Taking the data below, please print only the lines from the line holding "green banana: [272,274,309,319]" to the line holding "green flashlight: [187,241,277,293]", inclusive, with pictures omitted.

▸ **RECORD EXTRACTS**:
^^^^^^^^

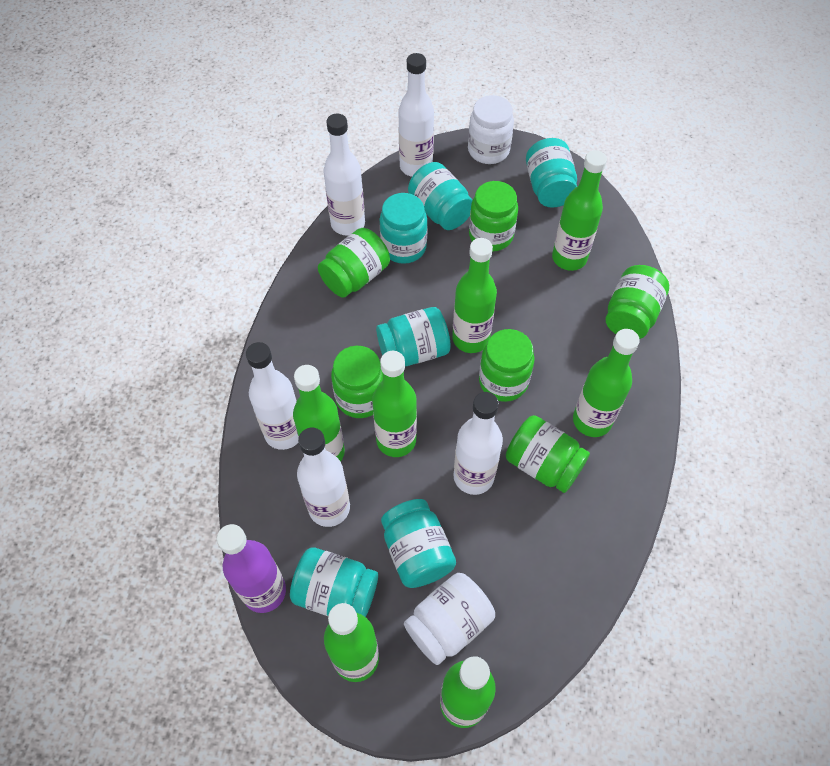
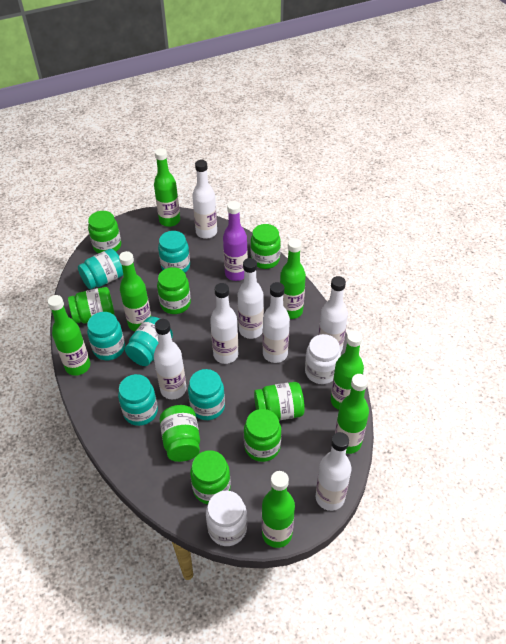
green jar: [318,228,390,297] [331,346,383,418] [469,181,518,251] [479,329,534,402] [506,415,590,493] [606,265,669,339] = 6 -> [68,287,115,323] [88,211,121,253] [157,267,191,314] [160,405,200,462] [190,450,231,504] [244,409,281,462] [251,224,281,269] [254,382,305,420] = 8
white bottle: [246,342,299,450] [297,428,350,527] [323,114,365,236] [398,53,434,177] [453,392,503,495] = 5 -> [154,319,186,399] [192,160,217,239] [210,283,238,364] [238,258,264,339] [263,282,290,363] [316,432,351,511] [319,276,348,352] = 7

^^^^^^^^

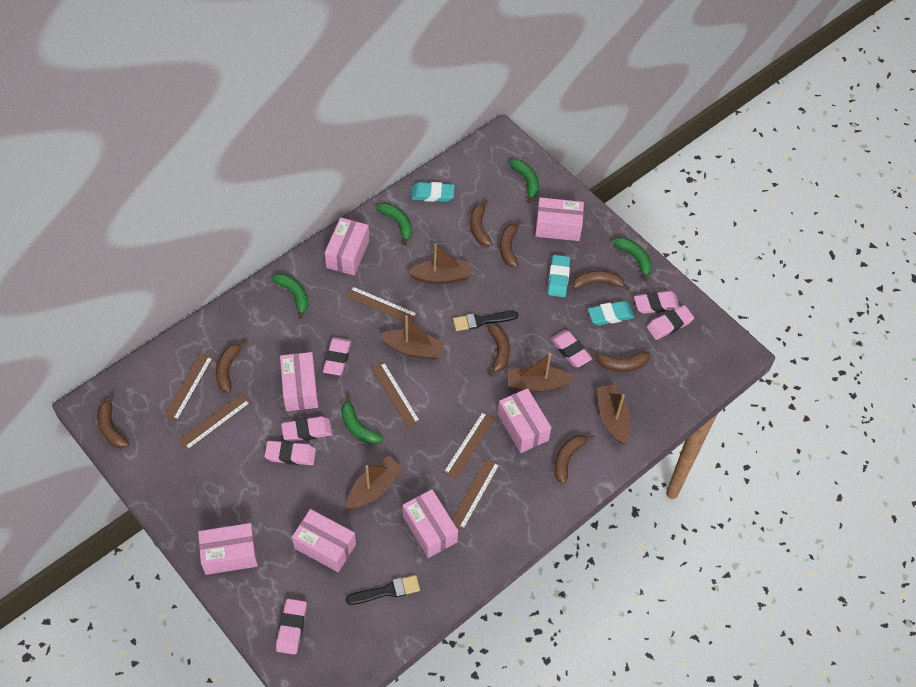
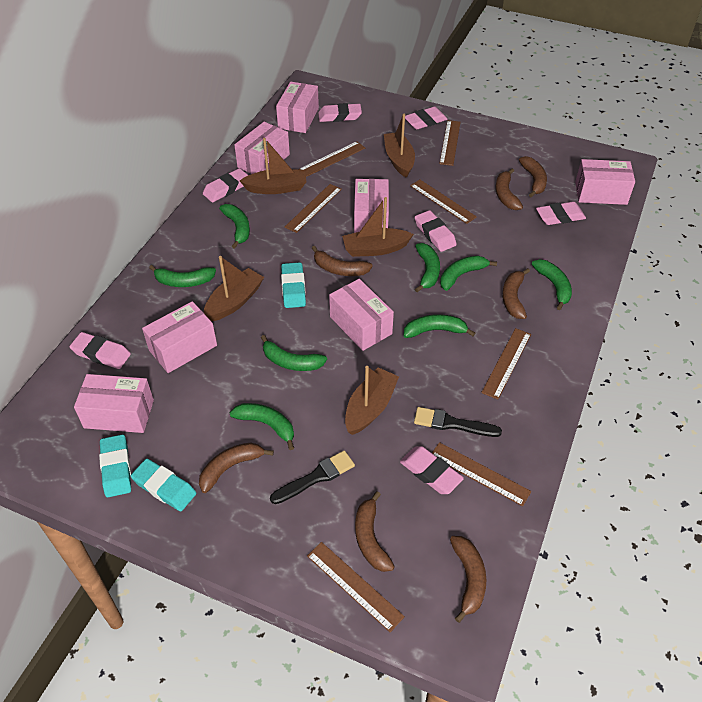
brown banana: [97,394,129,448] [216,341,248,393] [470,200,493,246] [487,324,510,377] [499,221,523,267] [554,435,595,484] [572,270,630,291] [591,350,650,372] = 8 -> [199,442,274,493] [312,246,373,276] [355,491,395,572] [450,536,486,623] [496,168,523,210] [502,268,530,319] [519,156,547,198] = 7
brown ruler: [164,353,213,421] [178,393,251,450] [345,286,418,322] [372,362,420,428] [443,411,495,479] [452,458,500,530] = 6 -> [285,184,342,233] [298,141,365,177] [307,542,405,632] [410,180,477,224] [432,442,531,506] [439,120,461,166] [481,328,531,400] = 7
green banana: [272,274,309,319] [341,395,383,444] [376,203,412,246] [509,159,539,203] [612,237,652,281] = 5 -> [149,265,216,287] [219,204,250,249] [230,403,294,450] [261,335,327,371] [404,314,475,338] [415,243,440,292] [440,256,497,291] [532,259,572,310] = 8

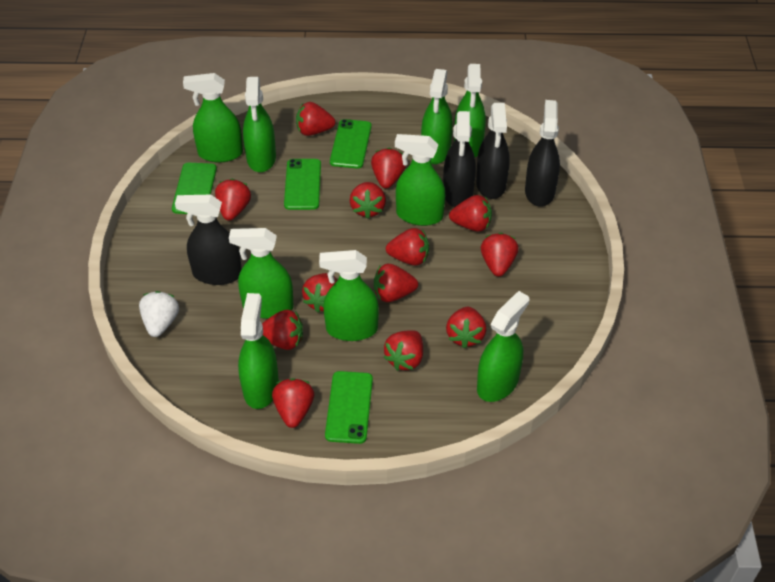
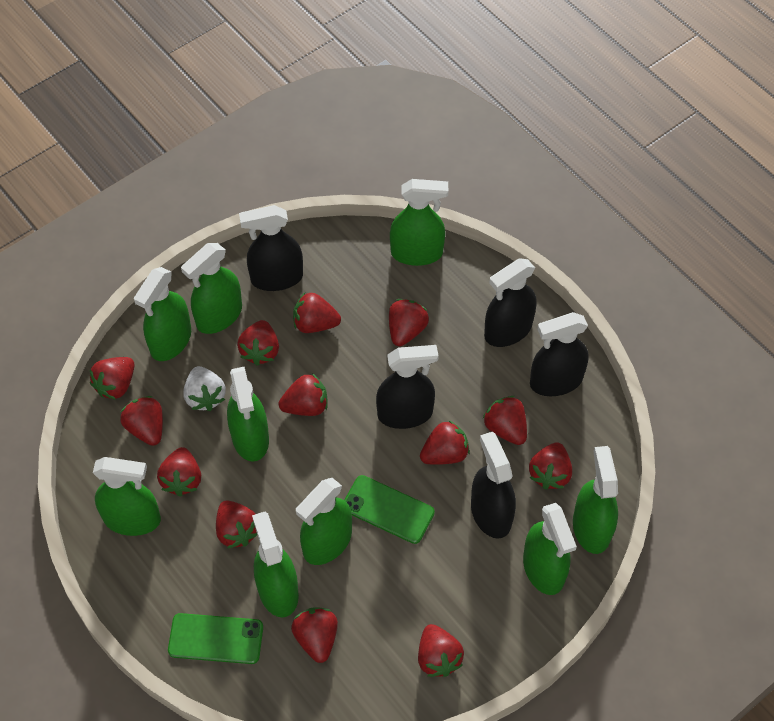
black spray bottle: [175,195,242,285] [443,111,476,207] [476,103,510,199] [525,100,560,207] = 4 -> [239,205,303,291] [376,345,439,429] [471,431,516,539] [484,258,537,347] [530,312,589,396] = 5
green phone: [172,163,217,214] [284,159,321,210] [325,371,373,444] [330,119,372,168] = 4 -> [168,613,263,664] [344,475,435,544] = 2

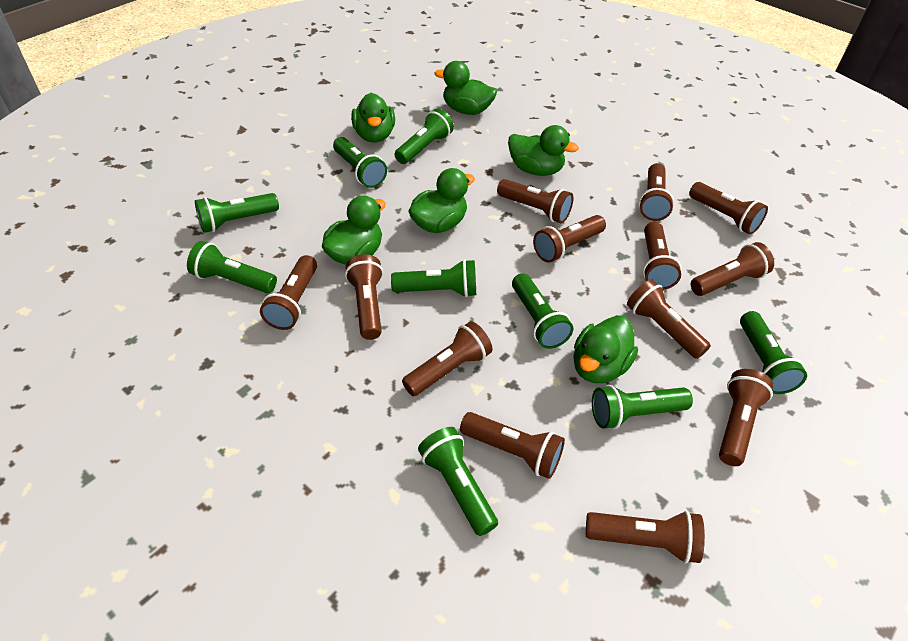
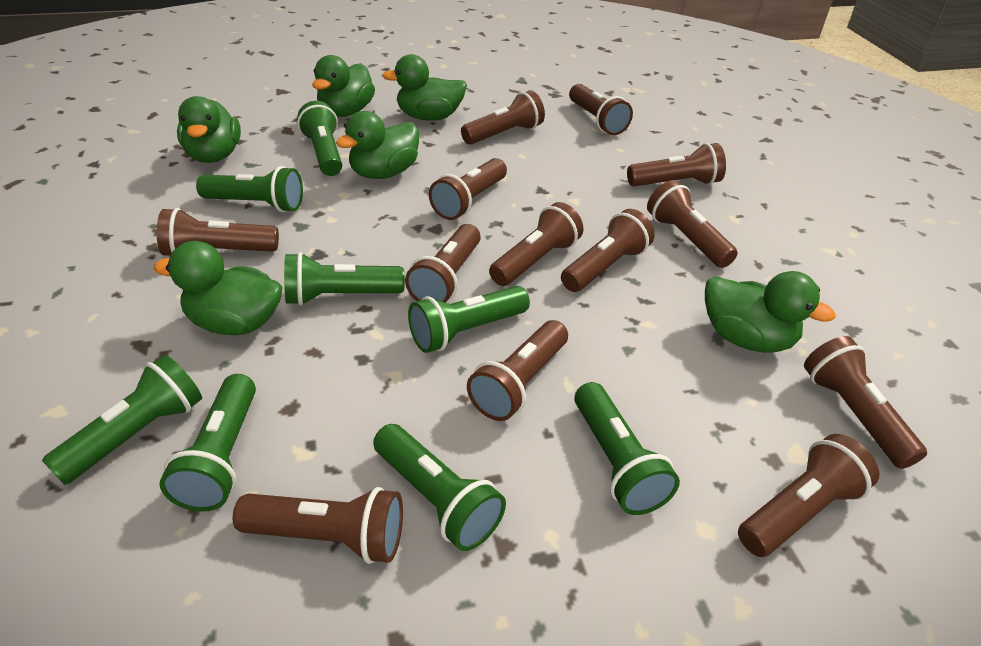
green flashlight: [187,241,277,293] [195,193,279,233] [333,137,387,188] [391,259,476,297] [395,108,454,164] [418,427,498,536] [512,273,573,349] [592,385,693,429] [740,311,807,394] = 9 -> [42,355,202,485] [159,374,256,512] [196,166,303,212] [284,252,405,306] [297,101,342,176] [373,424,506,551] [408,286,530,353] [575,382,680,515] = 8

^^^^^^^^

▸ **TASK OUTPUT**:
green banana: [272,274,309,319] [341,395,383,444] [376,203,412,246] [509,159,539,203] [612,237,652,281] = 5 -> [149,265,216,287] [219,204,250,249] [230,403,294,450] [261,335,327,371] [404,314,475,338] [415,243,440,292] [440,256,497,291] [532,259,572,310] = 8

black spray bottle: [175,195,242,285] [443,111,476,207] [476,103,510,199] [525,100,560,207] = 4 -> [239,205,303,291] [376,345,439,429] [471,431,516,539] [484,258,537,347] [530,312,589,396] = 5
green phone: [172,163,217,214] [284,159,321,210] [325,371,373,444] [330,119,372,168] = 4 -> [168,613,263,664] [344,475,435,544] = 2

green flashlight: [187,241,277,293] [195,193,279,233] [333,137,387,188] [391,259,476,297] [395,108,454,164] [418,427,498,536] [512,273,573,349] [592,385,693,429] [740,311,807,394] = 9 -> [42,355,202,485] [159,374,256,512] [196,166,303,212] [284,252,405,306] [297,101,342,176] [373,424,506,551] [408,286,530,353] [575,382,680,515] = 8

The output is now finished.